=== DATASET EXCERPTS ===
• • • •

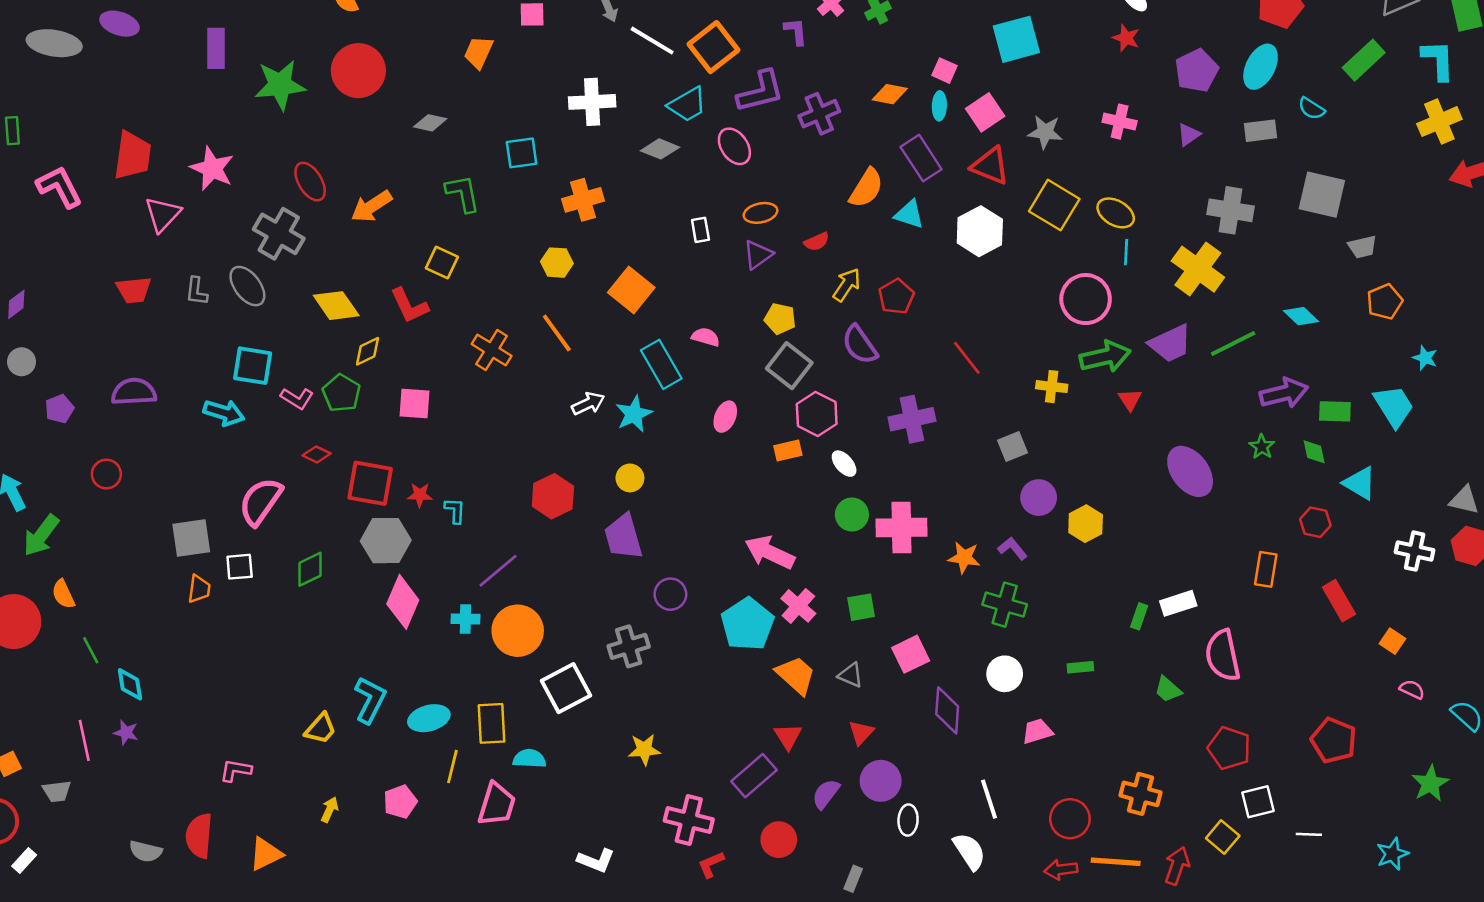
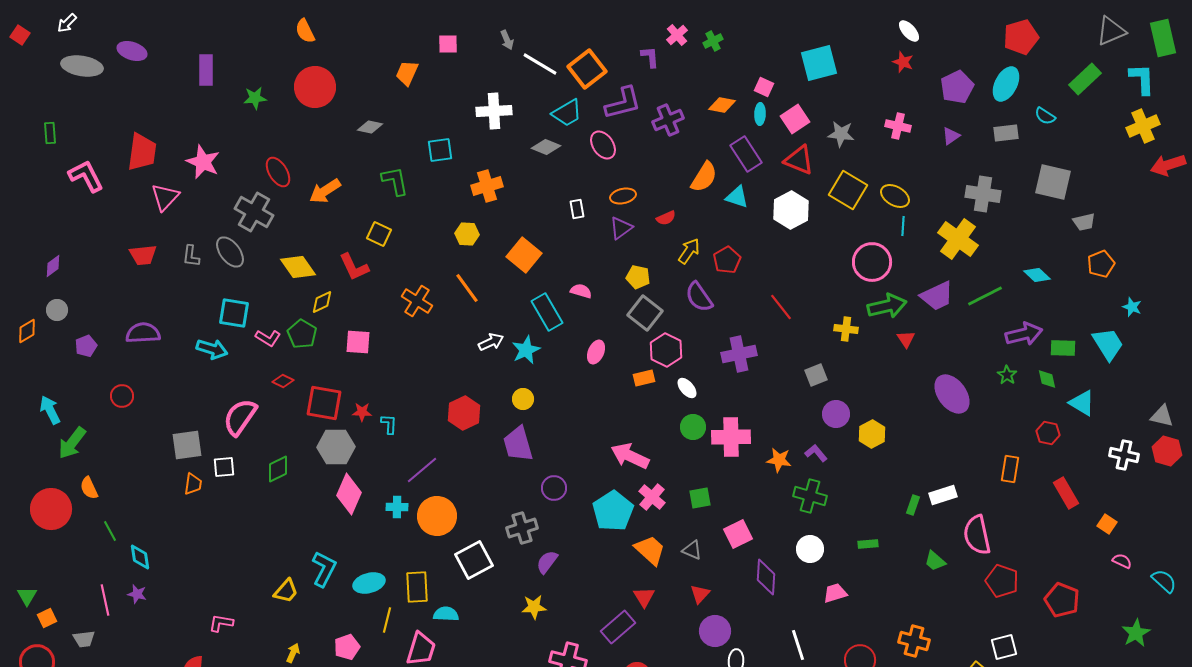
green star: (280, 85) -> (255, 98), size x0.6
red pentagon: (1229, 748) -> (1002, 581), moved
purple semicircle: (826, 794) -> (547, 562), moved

• • • •

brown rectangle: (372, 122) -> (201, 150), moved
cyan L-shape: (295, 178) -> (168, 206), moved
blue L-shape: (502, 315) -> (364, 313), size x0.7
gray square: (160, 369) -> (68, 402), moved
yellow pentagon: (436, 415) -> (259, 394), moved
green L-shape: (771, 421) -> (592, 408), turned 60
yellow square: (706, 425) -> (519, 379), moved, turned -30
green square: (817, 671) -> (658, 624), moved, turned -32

• • • •

=== WHAT YOU NEED TO DO ===
What is needed is an exact copy of the lines above, from the one containing "brown rectangle: (372, 122)" through the one containing "yellow pentagon: (436, 415)", with nothing added.

=== WRITTEN RESPONSE ===
brown rectangle: (372, 122) -> (201, 150), moved
cyan L-shape: (295, 178) -> (168, 206), moved
blue L-shape: (502, 315) -> (364, 313), size x0.7
gray square: (160, 369) -> (68, 402), moved
yellow pentagon: (436, 415) -> (259, 394), moved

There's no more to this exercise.